-- Exercise instructions --
Only one stretch of the data below should be repeated: the lines from the line containing "The orange phone at" through the line containing "Where the yellow", inclusive, exactly as they are.
*** Material for this task ***
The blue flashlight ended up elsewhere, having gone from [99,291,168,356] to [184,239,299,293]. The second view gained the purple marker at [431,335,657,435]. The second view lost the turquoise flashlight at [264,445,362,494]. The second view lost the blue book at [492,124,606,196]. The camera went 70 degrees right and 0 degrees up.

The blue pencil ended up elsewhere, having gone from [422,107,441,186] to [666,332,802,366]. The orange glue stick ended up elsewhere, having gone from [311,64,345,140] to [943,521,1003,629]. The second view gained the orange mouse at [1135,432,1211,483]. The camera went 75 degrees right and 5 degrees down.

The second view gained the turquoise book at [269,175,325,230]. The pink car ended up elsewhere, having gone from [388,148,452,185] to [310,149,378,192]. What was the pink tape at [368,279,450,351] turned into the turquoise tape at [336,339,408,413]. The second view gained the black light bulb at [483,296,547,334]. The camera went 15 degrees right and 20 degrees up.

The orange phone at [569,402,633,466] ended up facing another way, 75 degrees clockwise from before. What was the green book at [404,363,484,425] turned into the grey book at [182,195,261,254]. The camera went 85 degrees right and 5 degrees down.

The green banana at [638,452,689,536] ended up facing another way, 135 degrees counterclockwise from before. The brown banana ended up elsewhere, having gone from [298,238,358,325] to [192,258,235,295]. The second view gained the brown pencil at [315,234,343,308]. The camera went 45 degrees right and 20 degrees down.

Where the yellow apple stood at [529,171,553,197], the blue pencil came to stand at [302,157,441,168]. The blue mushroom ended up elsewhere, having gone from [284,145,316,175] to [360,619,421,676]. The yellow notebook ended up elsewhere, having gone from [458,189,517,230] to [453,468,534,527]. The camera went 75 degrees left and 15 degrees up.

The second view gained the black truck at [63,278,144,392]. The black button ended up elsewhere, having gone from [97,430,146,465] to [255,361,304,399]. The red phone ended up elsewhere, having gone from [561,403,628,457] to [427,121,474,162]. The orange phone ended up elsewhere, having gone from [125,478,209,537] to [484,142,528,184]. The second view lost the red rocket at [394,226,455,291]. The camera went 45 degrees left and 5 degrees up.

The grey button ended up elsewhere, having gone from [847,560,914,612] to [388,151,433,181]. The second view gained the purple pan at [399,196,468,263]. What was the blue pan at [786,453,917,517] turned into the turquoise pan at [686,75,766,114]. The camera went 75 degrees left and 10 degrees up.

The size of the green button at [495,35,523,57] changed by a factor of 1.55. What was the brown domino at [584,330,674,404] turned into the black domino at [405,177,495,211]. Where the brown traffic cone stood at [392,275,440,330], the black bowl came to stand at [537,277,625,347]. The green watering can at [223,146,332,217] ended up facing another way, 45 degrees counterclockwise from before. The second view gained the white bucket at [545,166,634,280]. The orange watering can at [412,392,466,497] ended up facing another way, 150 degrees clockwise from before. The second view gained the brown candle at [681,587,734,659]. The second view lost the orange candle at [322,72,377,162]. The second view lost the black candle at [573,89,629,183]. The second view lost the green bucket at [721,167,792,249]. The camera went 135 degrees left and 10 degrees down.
***
-- Task result --
The orange phone at [569,402,633,466] ended up facing another way, 75 degrees clockwise from before. What was the green book at [404,363,484,425] turned into the grey book at [182,195,261,254]. The camera went 85 degrees right and 5 degrees down.

The green banana at [638,452,689,536] ended up facing another way, 135 degrees counterclockwise from before. The brown banana ended up elsewhere, having gone from [298,238,358,325] to [192,258,235,295]. The second view gained the brown pencil at [315,234,343,308]. The camera went 45 degrees right and 20 degrees down.

Where the yellow apple stood at [529,171,553,197], the blue pencil came to stand at [302,157,441,168]. The blue mushroom ended up elsewhere, having gone from [284,145,316,175] to [360,619,421,676]. The yellow notebook ended up elsewhere, having gone from [458,189,517,230] to [453,468,534,527]. The camera went 75 degrees left and 15 degrees up.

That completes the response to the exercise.